(Dataset records Opens)

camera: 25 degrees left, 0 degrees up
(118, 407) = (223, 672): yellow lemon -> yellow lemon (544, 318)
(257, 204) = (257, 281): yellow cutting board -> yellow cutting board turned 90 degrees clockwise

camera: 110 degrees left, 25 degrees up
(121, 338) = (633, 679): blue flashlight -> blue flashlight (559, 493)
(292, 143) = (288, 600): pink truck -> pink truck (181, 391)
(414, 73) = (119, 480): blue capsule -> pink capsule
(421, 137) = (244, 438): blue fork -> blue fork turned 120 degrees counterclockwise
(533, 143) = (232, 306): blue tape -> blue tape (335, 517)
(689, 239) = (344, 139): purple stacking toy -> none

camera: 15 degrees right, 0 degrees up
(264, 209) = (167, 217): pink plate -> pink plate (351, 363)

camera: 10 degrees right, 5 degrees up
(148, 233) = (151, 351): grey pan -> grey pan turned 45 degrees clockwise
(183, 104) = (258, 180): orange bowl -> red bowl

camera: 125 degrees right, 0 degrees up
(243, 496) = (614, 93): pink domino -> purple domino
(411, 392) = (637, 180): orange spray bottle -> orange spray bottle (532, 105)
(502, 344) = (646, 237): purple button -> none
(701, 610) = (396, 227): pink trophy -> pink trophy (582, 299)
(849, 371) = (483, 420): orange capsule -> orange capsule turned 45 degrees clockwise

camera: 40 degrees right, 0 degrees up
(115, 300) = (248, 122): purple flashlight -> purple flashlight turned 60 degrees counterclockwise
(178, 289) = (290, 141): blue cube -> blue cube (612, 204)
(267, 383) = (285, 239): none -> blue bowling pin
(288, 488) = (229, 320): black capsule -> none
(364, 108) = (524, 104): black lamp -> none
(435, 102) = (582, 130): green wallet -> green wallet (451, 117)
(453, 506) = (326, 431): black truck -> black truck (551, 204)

(Dataset records Closes)

Exercise description:
Repeat the entries above exactly, from the first line through the line containing "(533, 143) = (232, 306): blue".

Output below:
camera: 25 degrees left, 0 degrees up
(118, 407) = (223, 672): yellow lemon -> yellow lemon (544, 318)
(257, 204) = (257, 281): yellow cutting board -> yellow cutting board turned 90 degrees clockwise

camera: 110 degrees left, 25 degrees up
(121, 338) = (633, 679): blue flashlight -> blue flashlight (559, 493)
(292, 143) = (288, 600): pink truck -> pink truck (181, 391)
(414, 73) = (119, 480): blue capsule -> pink capsule
(421, 137) = (244, 438): blue fork -> blue fork turned 120 degrees counterclockwise
(533, 143) = (232, 306): blue tape -> blue tape (335, 517)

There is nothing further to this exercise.